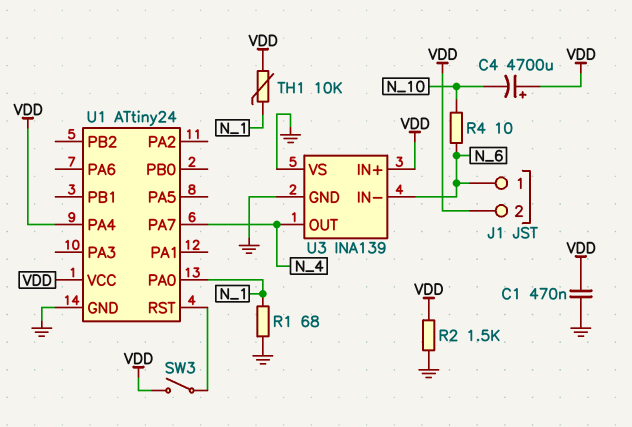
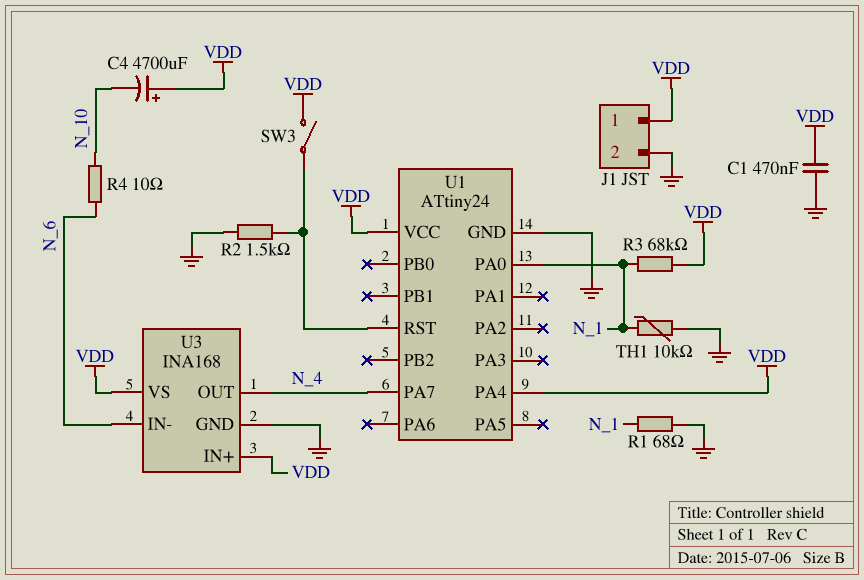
J1 pin 1: N_6 -> VDD
J1 pin 2: VDD -> GND
R2: 1.5k (GND, VDD) -> 1.5k (GND, U1/RST)
R3: none -> 68k (N_1, VDD)
TH1: 10k (N_1, VDD) -> 10k (GND, N_1)
U3: INA139 -> INA168
U3 pin VS: GND -> VDD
--------------------------------
== What is being asked ==
Output only the lines from the one that contains "J1 pin 2: VDD -> GND" through the final line of the records, exactly as given.

== Solved exercise ==
J1 pin 2: VDD -> GND
R2: 1.5k (GND, VDD) -> 1.5k (GND, U1/RST)
R3: none -> 68k (N_1, VDD)
TH1: 10k (N_1, VDD) -> 10k (GND, N_1)
U3: INA139 -> INA168
U3 pin VS: GND -> VDD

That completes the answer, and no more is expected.